:: Problem ::
The required output is the lines below from the line containing "green 1x2 brick [535,267,601,350]" to the line containing "green 1x1 brick [405,308,454,374]", inclusive, retyped exactly. No other lines belong in it.
**** Provided entries ****
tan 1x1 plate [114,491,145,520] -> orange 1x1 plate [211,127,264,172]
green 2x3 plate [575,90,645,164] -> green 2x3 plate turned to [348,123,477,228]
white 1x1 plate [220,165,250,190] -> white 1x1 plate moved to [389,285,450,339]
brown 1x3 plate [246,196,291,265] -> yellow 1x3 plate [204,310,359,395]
****
**** Provided entries ****
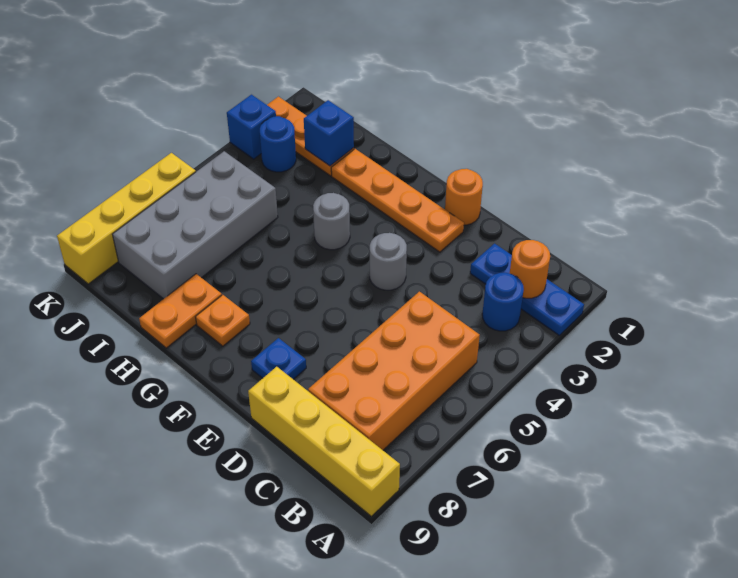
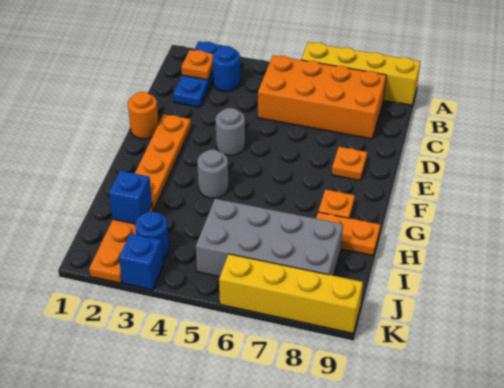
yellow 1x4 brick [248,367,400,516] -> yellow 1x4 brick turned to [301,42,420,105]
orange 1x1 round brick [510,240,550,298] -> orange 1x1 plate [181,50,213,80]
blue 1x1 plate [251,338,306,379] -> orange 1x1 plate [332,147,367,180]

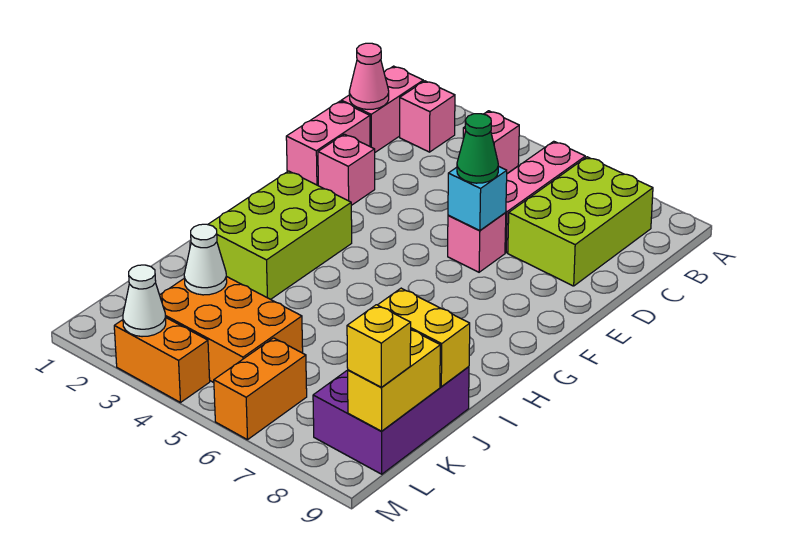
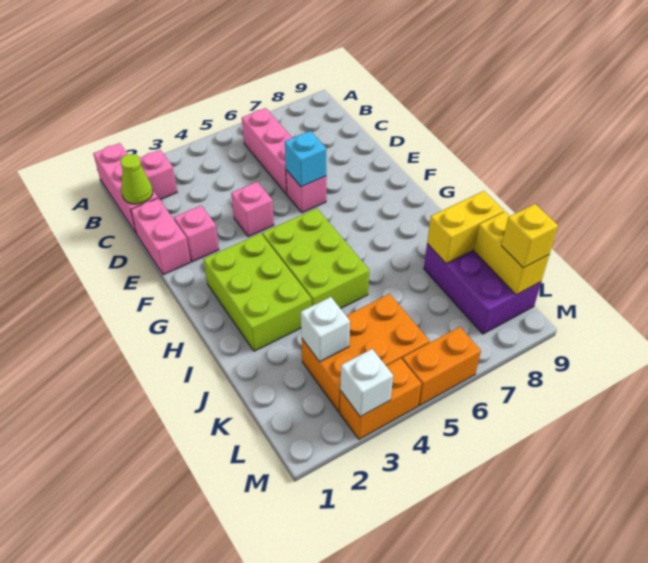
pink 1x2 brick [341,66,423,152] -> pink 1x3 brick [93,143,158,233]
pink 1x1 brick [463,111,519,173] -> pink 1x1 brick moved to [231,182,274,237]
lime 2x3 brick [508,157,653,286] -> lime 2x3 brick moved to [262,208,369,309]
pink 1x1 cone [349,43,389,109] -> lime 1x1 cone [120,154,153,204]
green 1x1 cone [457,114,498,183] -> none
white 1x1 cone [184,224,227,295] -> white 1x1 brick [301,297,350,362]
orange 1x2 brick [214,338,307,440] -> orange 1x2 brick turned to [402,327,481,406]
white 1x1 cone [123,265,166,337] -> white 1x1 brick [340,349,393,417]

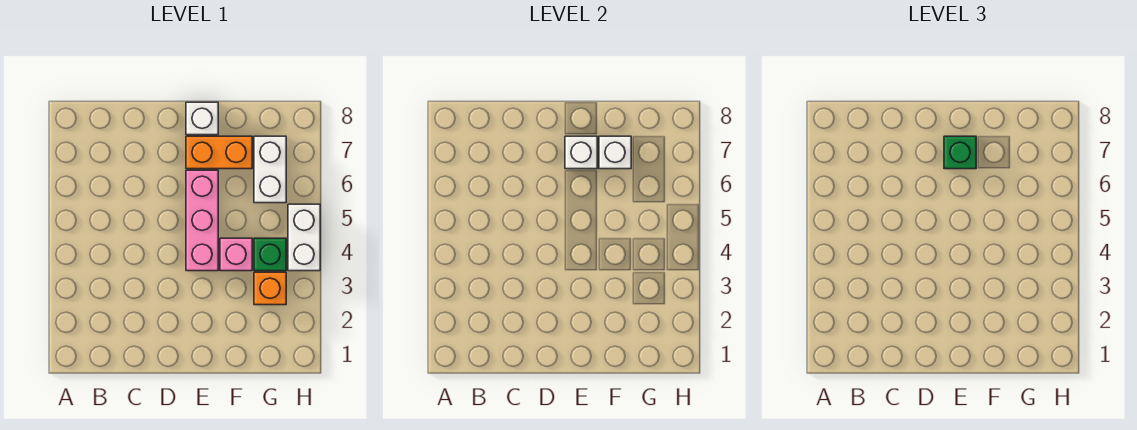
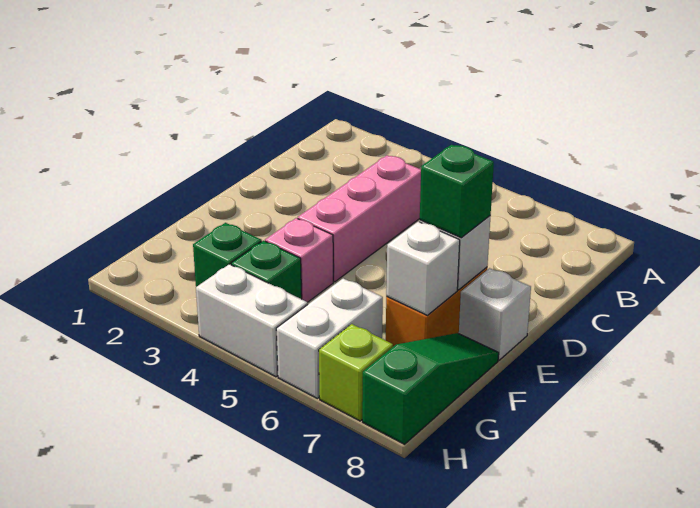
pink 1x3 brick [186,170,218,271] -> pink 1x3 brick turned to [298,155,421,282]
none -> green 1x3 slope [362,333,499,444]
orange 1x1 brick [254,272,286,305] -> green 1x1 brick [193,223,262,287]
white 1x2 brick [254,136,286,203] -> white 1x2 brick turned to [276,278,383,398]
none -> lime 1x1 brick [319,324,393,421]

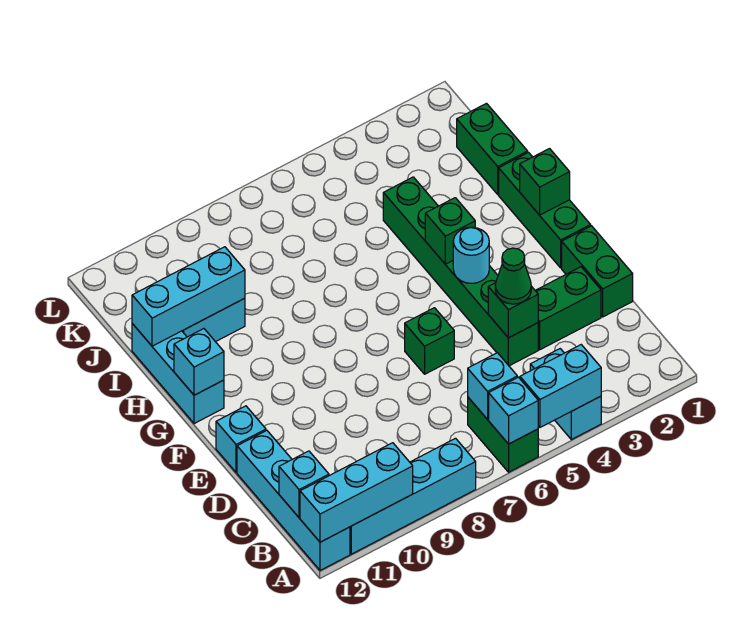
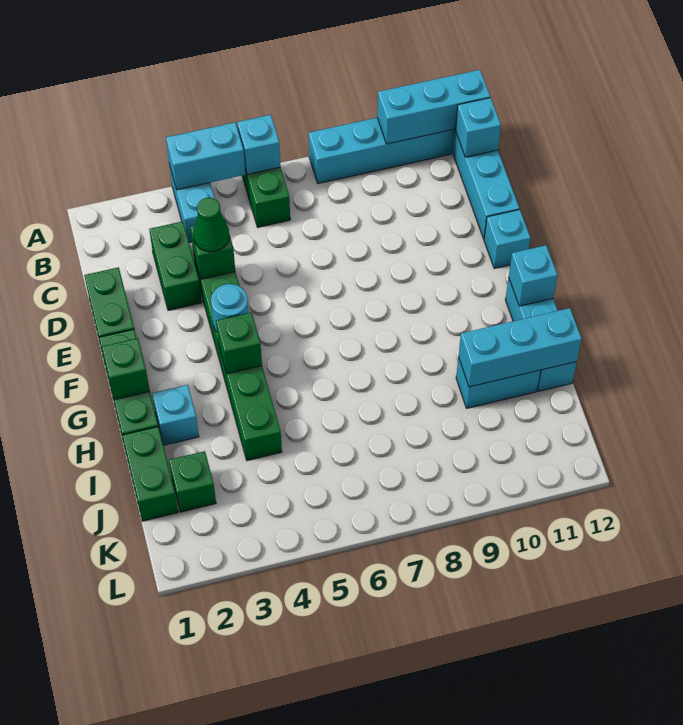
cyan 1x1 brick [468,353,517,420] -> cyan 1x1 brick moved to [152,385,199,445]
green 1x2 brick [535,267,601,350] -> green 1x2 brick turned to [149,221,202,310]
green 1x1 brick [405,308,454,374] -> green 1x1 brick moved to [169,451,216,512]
****
:: Problem solution ::
green 1x2 brick [535,267,601,350] -> green 1x2 brick turned to [149,221,202,310]
green 1x1 brick [405,308,454,374] -> green 1x1 brick moved to [169,451,216,512]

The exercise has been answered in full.